**Exercise objective:** If a line appears in the data below, it must appear in your answer exactly as given.

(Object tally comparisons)
──────

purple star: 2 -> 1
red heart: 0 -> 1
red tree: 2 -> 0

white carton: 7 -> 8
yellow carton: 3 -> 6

──────

**Output:**
purple star: 2 -> 1
red heart: 0 -> 1
red tree: 2 -> 0

white carton: 7 -> 8
yellow carton: 3 -> 6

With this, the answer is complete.